[Dataset section — start]
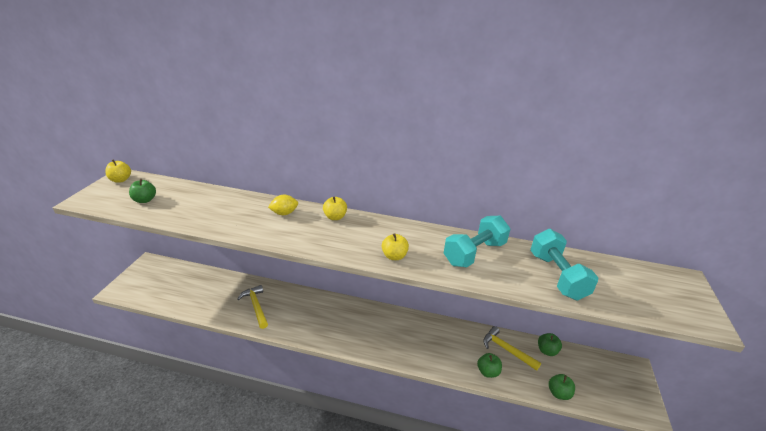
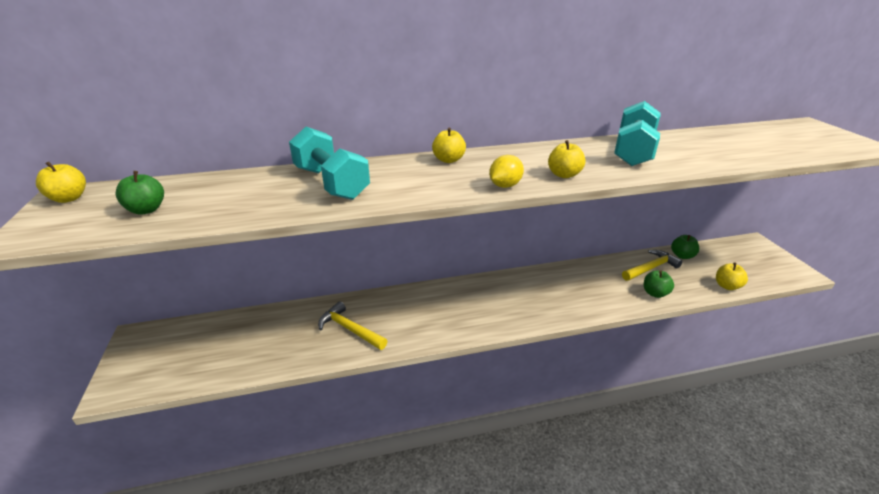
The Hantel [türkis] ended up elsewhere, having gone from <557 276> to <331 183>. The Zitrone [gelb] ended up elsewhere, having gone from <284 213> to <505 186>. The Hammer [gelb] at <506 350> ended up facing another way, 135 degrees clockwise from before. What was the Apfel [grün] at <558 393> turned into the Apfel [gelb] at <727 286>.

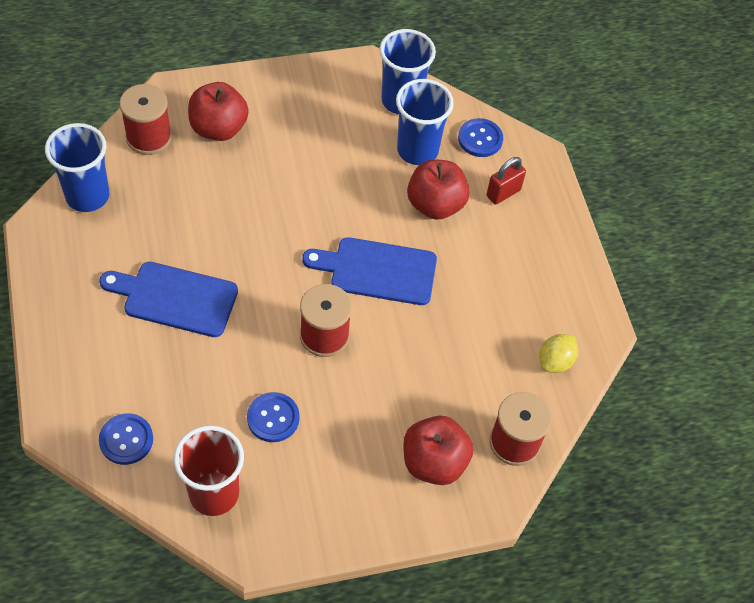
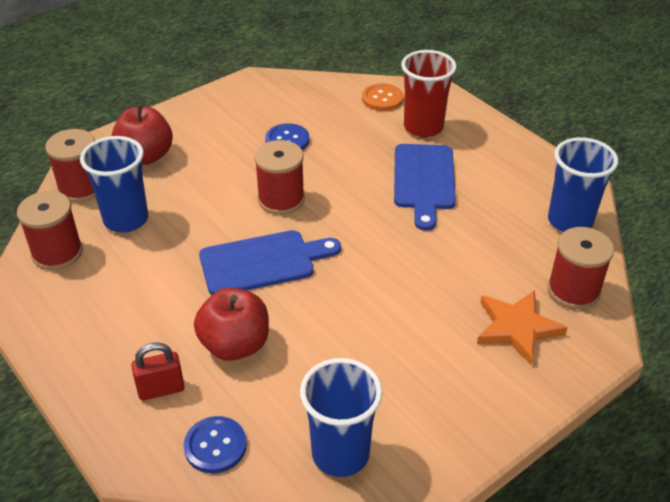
Where the Zitrone [gelb] stood at <555 361>, the Garnrolle [rot] came to stand at <57 253>. The Becher [blau] ended up elsewhere, having gone from <417 150> to <126 219>. The Vorhängeschloss [rot] at <503 193> ended up facing another way, 45 degrees clockwise from before. What was the Knopf [blau] at <126 440> turned into the Knopf [orange] at <382 99>. The Schneidebrett [blau] at <175 298> ended up facing another way, 105 degrees clockwise from before. The Becher [rot] ended up elsewhere, having gone from <214 493> to <423 127>. Where the Apfel [rot] stood at <218 128>, the Stern [orange] came to stand at <517 328>.

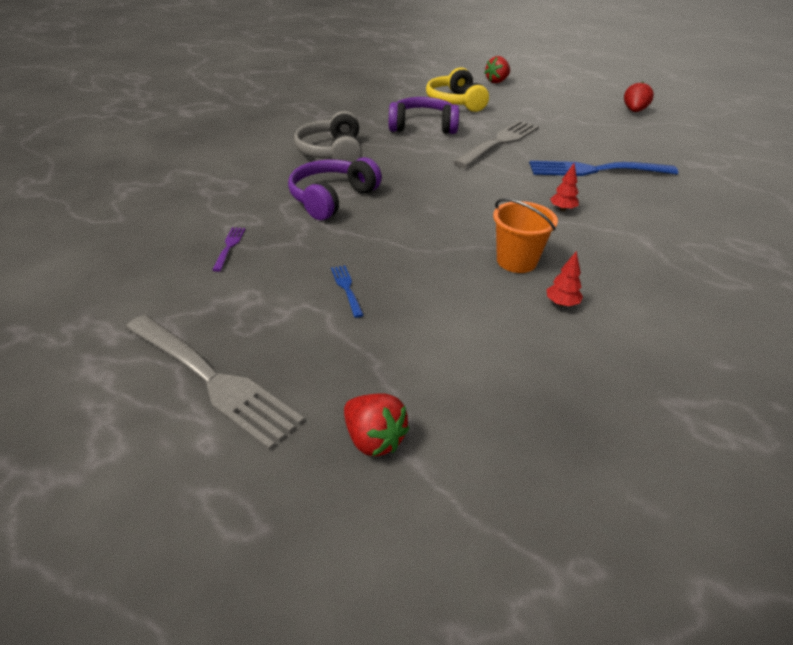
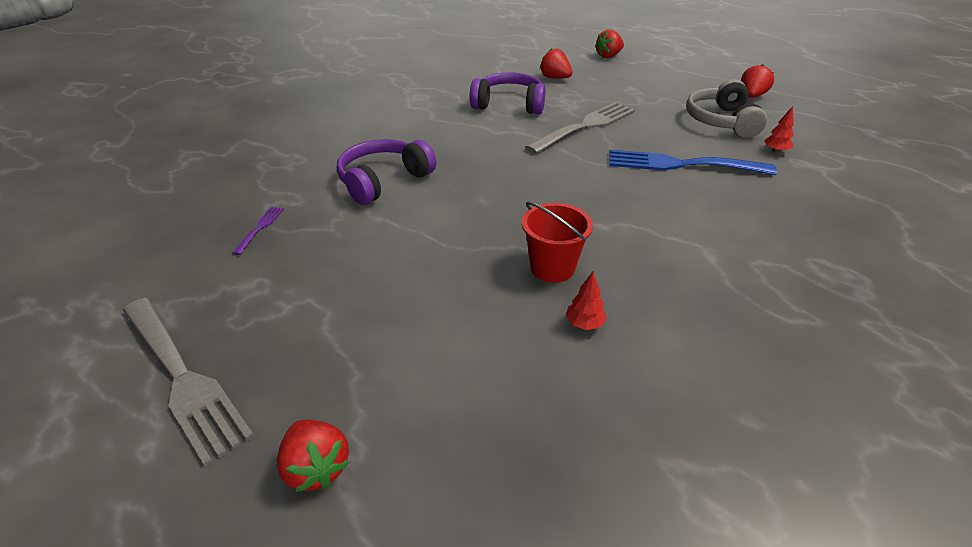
What was the Eimer [orange] at <516 261> turned into the Eimer [rot] at <552 268>. Where the Kopfhörer [gelb] stood at <455 102>, the Erdbeere [rot] came to stand at <555 78>. The Kopfhörer [grau] ended up elsewhere, having gone from <332 153> to <721 121>. The Baum [rot] ended up elsewhere, having gone from <562 209> to <775 151>. The second view lost the Gabel [blau] at <347 288>.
[Dataset section — finish]
## What is required
Exclude the images, then output the data above word for word.

## Solution to this problem
The Hantel [türkis] ended up elsewhere, having gone from <557 276> to <331 183>. The Zitrone [gelb] ended up elsewhere, having gone from <284 213> to <505 186>. The Hammer [gelb] at <506 350> ended up facing another way, 135 degrees clockwise from before. What was the Apfel [grün] at <558 393> turned into the Apfel [gelb] at <727 286>.

Where the Zitrone [gelb] stood at <555 361>, the Garnrolle [rot] came to stand at <57 253>. The Becher [blau] ended up elsewhere, having gone from <417 150> to <126 219>. The Vorhängeschloss [rot] at <503 193> ended up facing another way, 45 degrees clockwise from before. What was the Knopf [blau] at <126 440> turned into the Knopf [orange] at <382 99>. The Schneidebrett [blau] at <175 298> ended up facing another way, 105 degrees clockwise from before. The Becher [rot] ended up elsewhere, having gone from <214 493> to <423 127>. Where the Apfel [rot] stood at <218 128>, the Stern [orange] came to stand at <517 328>.

What was the Eimer [orange] at <516 261> turned into the Eimer [rot] at <552 268>. Where the Kopfhörer [gelb] stood at <455 102>, the Erdbeere [rot] came to stand at <555 78>. The Kopfhörer [grau] ended up elsewhere, having gone from <332 153> to <721 121>. The Baum [rot] ended up elsewhere, having gone from <562 209> to <775 151>. The second view lost the Gabel [blau] at <347 288>.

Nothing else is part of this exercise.